Image change detection data
+===+

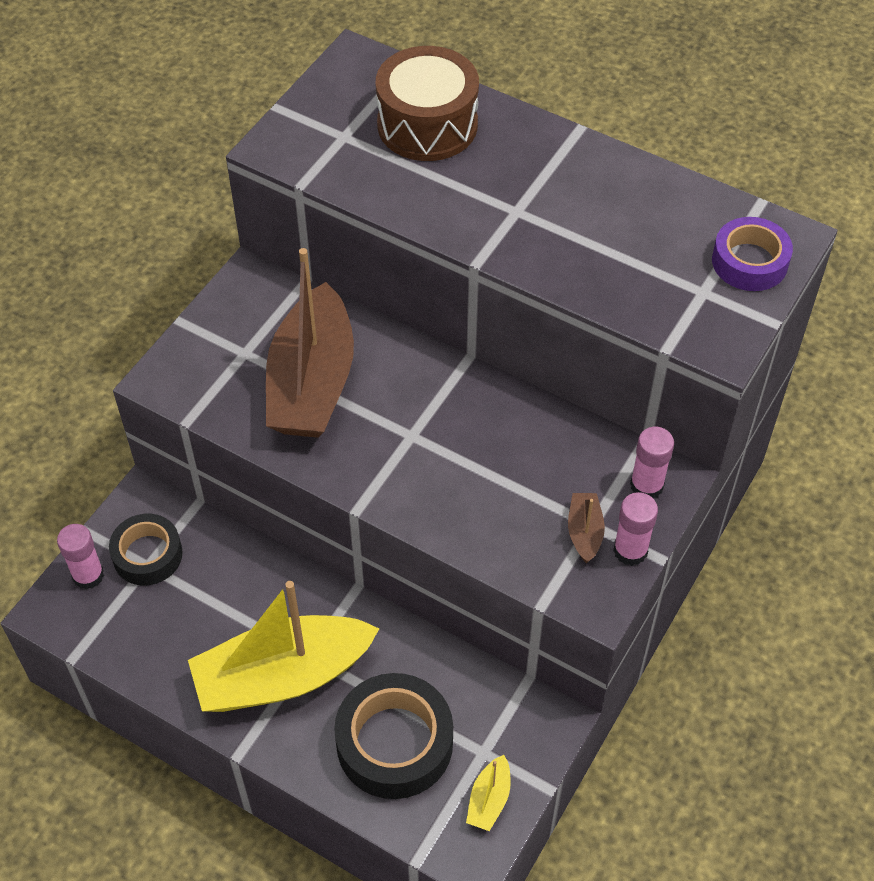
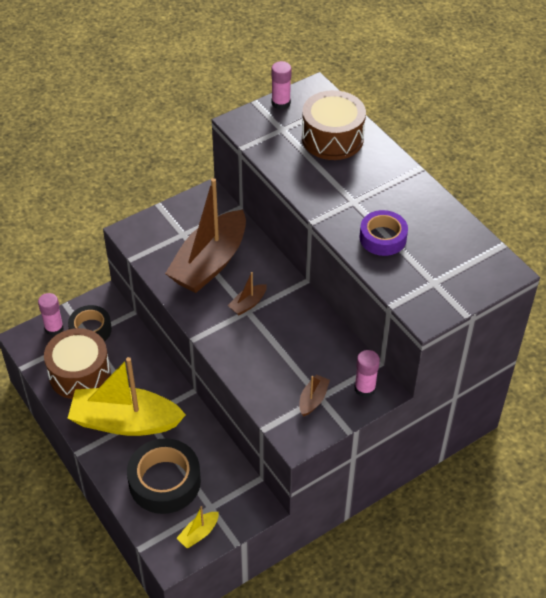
camera: 25 degrees right, 5 degrees down
(170, 631) = (79, 374): none -> brown drum
(406, 424) = (248, 304): none -> brown boat
(630, 550) = (333, 419): pink glue stick -> pink glue stick (281, 103)
(749, 262) = (472, 276): purple tape -> purple tape (383, 238)

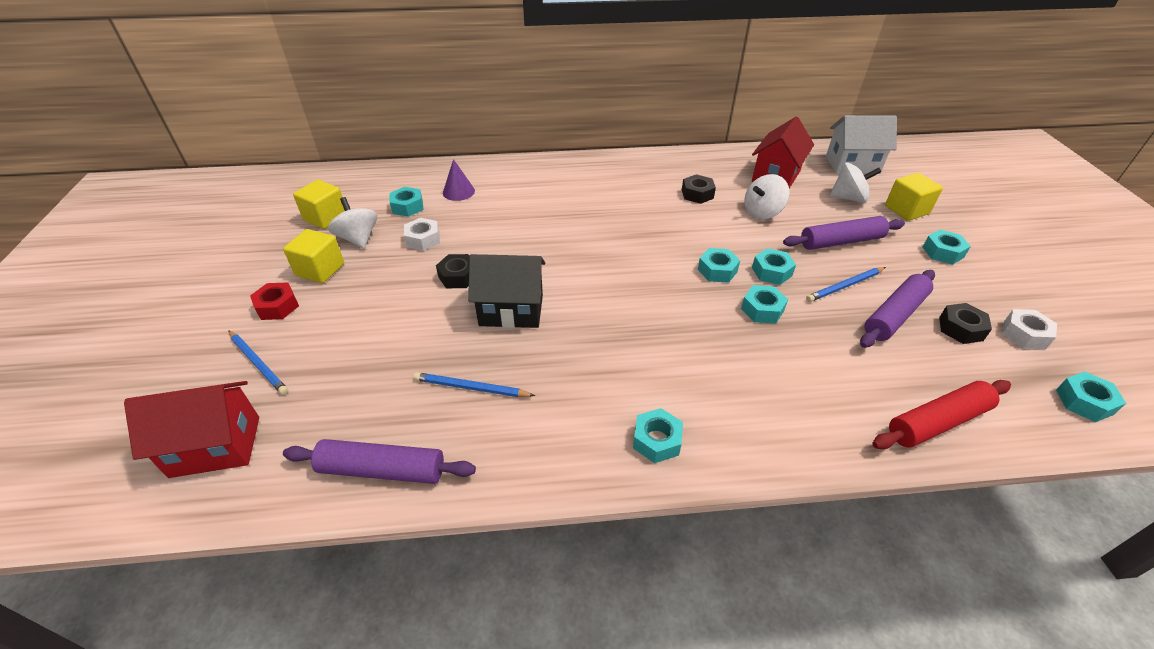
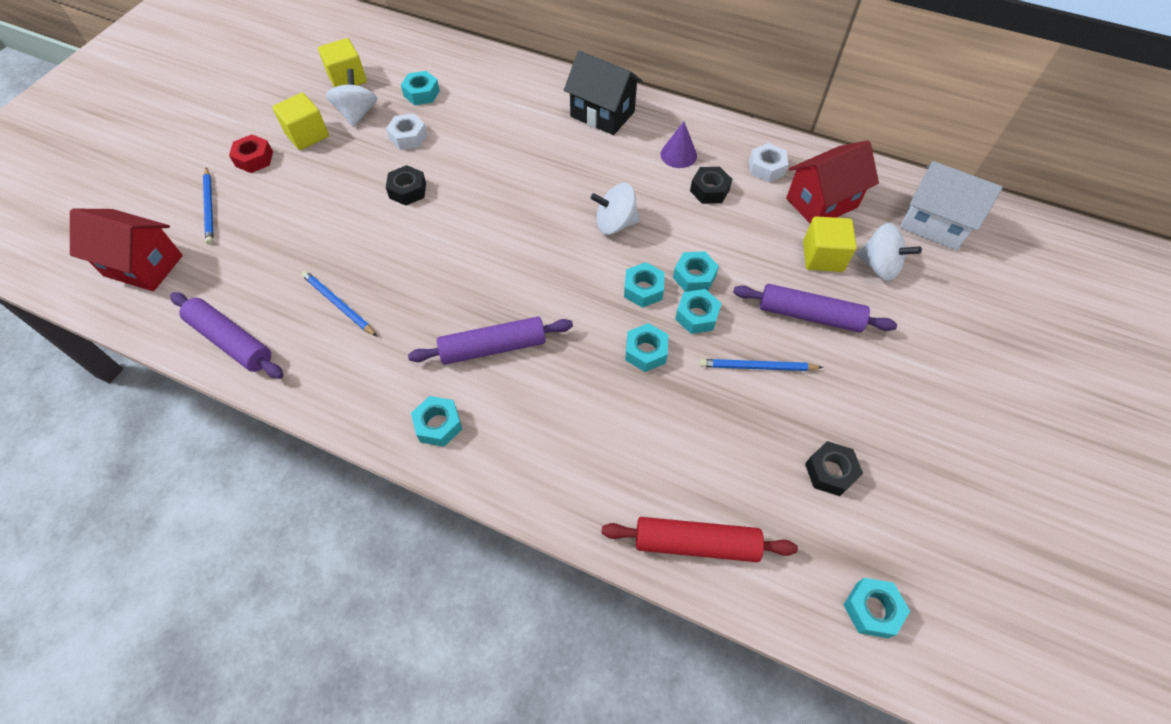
camera: 30 degrees right, 15 degrees up
(458, 192) = (478, 93): purple cone -> purple cone (678, 155)
(511, 310) = (424, 246): black house -> black house (602, 114)
(762, 212) = (758, 242): white spinning top -> white spinning top (615, 224)
(894, 315) = (774, 423): purple rolling pin -> purple rolling pin (493, 347)
(906, 210) = (934, 311): yellow cube -> yellow cube (822, 257)
(942, 252) = (915, 381): turquoise nut -> turquoise nut (694, 277)
(1024, 334) = (895, 513): white nut -> white nut (766, 168)

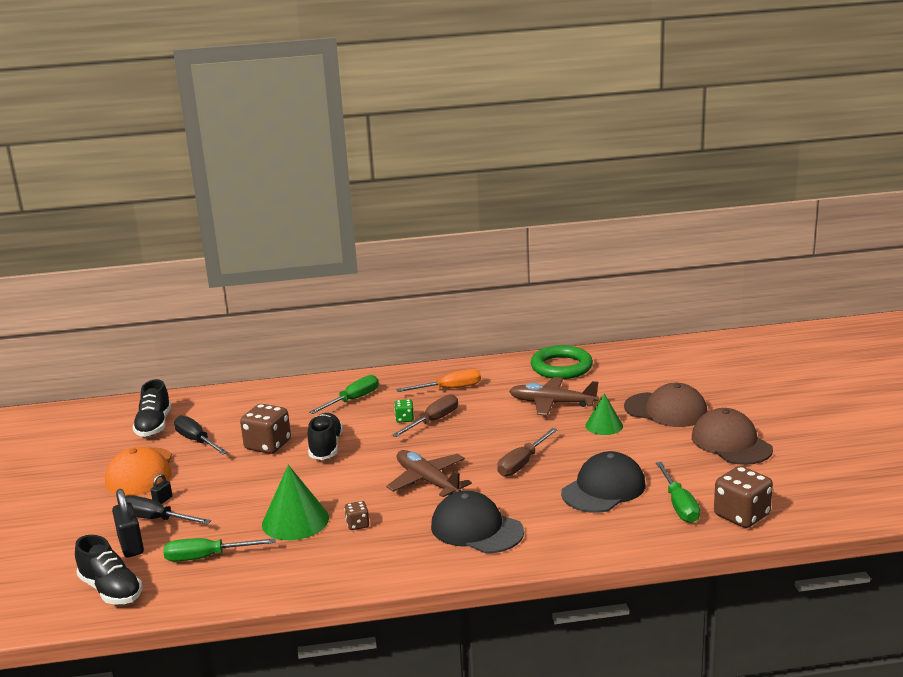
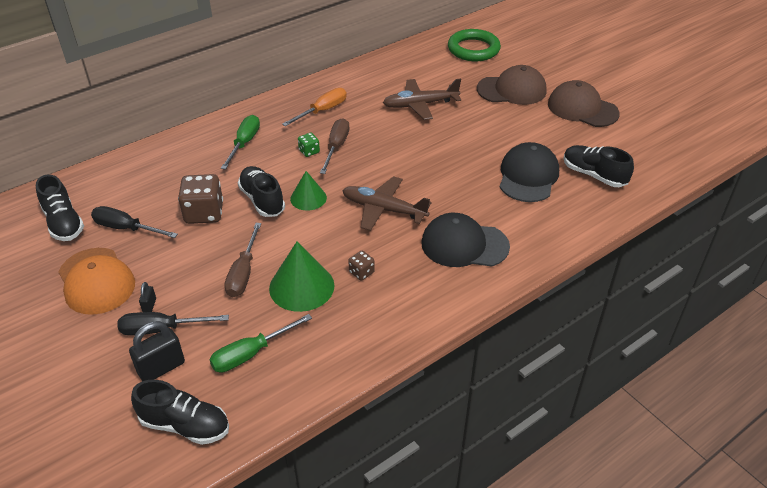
camera: 30 degrees left, 20 degrees up
(131, 546) = (161, 368): black padlock -> black padlock turned 75 degrees counterclockwise
(522, 463) = (446, 169): brown screwdriver -> brown screwdriver (243, 273)
(561, 367) = (398, 67): green ring -> green ring (473, 49)
(604, 425) = (478, 116): green cone -> green cone (308, 198)
(679, 505) = (593, 175): green screwdriver -> black shoe
(741, 515) = (642, 171): brown dice -> none

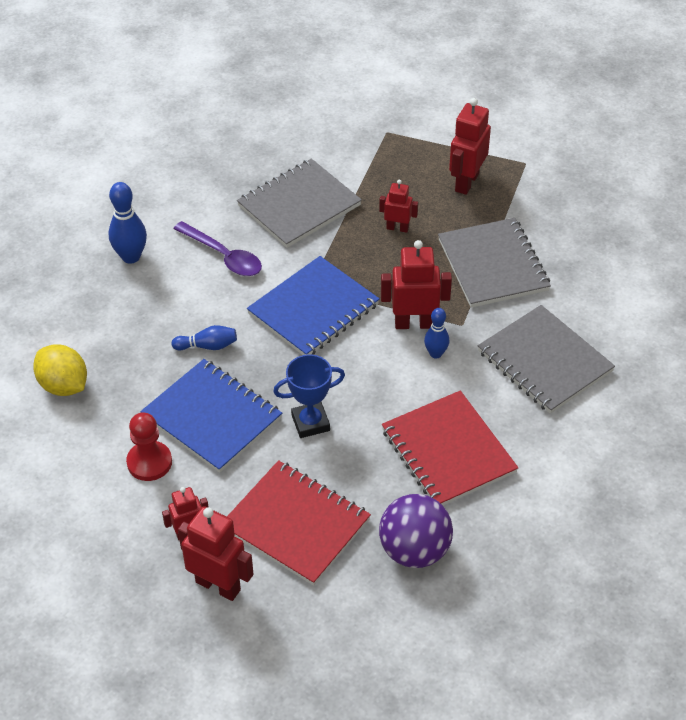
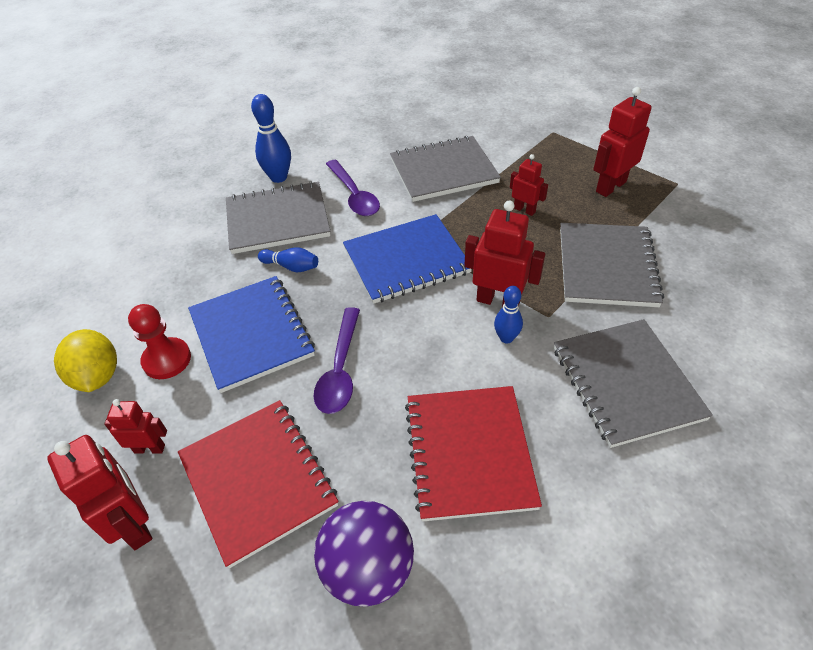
camera: 25 degrees right, 0 degrees up
(64, 386) = (150, 266): yellow lemon -> yellow lemon (97, 376)
(162, 303) = (277, 220): none -> grey notebook
(310, 423) = (340, 370): blue trophy -> purple spoon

+===+

## Task directions
Every line that contains "right" should be copied out of the data.

## Written response
camera: 25 degrees right, 5 degrees down
camera: 30 degrees right, 15 degrees up
camera: 25 degrees right, 0 degrees up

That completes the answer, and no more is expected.